[Source data Boundary: Start]
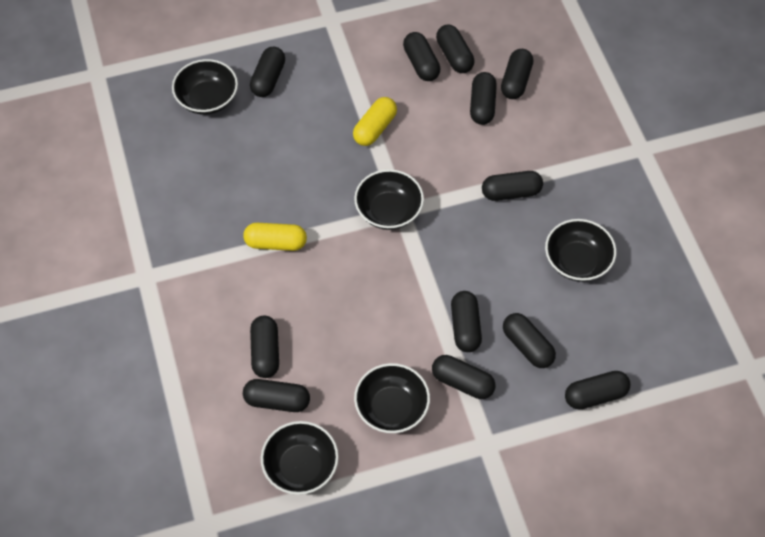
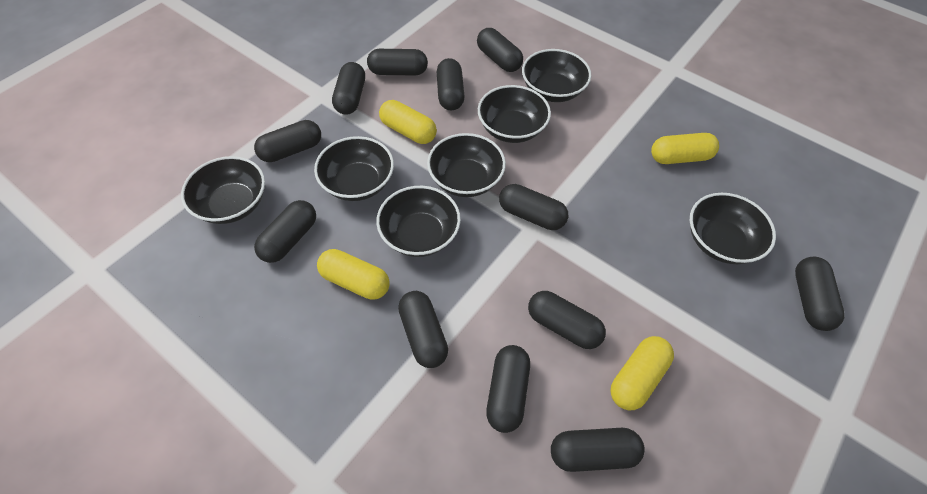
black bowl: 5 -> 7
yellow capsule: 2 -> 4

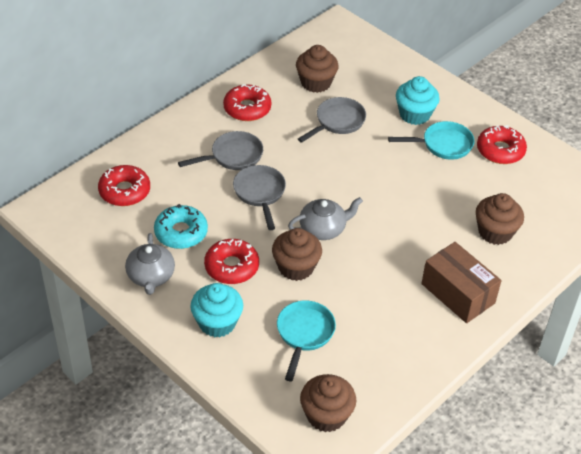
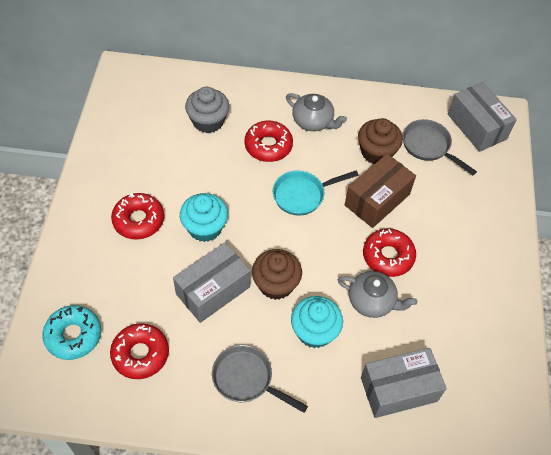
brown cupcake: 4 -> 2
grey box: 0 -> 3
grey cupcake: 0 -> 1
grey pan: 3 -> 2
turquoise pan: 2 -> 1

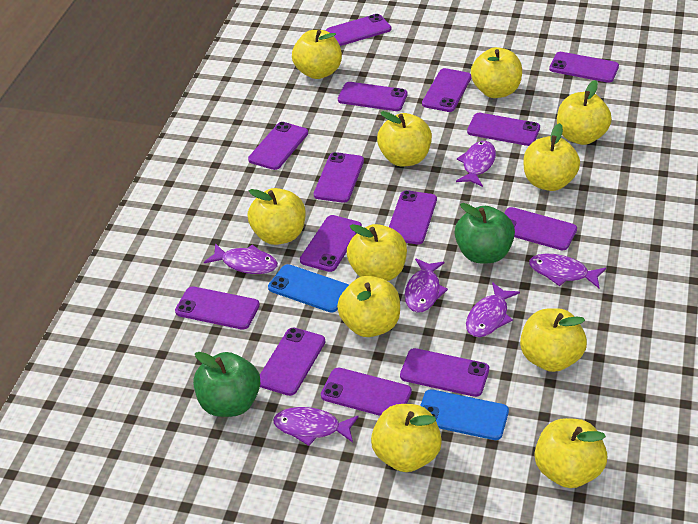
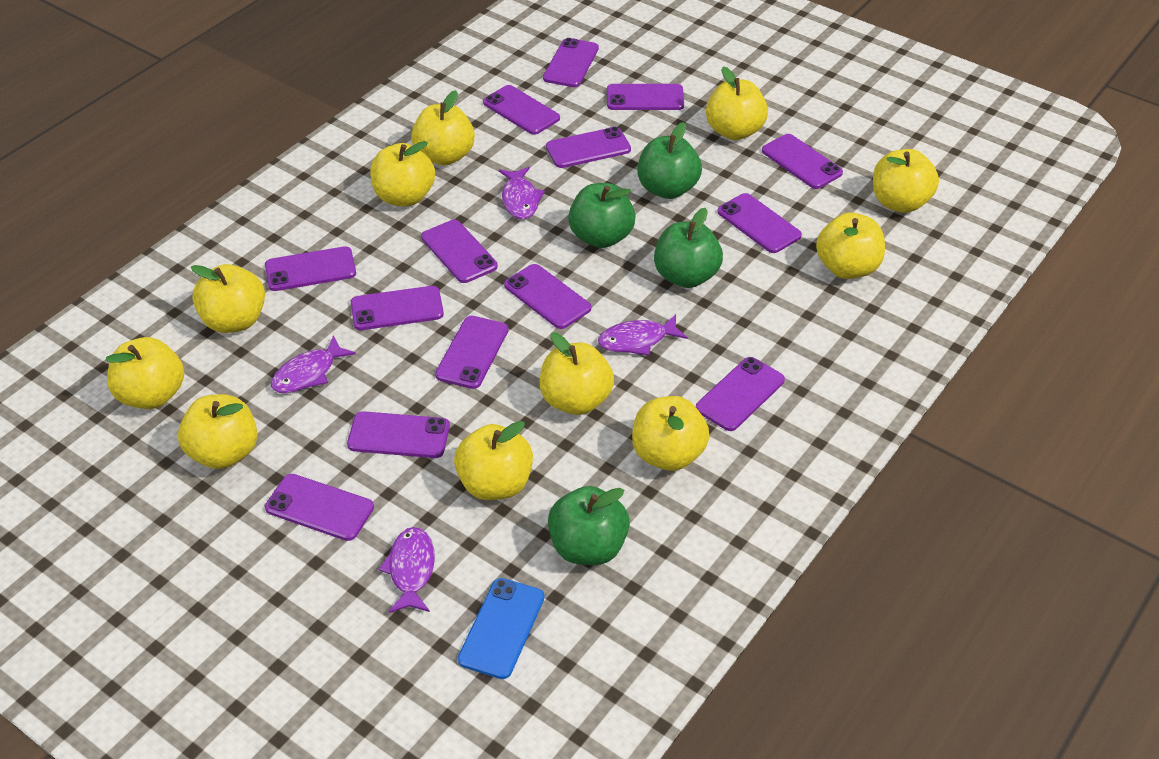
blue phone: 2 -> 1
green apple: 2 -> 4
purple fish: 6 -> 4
[Source data Boundary: End]
→ **Exercise prompt**
All of the entries above need to be repeated exactly, minus the pictures.

→ **Exercise answer**
black bowl: 5 -> 7
yellow capsule: 2 -> 4

brown cupcake: 4 -> 2
grey box: 0 -> 3
grey cupcake: 0 -> 1
grey pan: 3 -> 2
turquoise pan: 2 -> 1

blue phone: 2 -> 1
green apple: 2 -> 4
purple fish: 6 -> 4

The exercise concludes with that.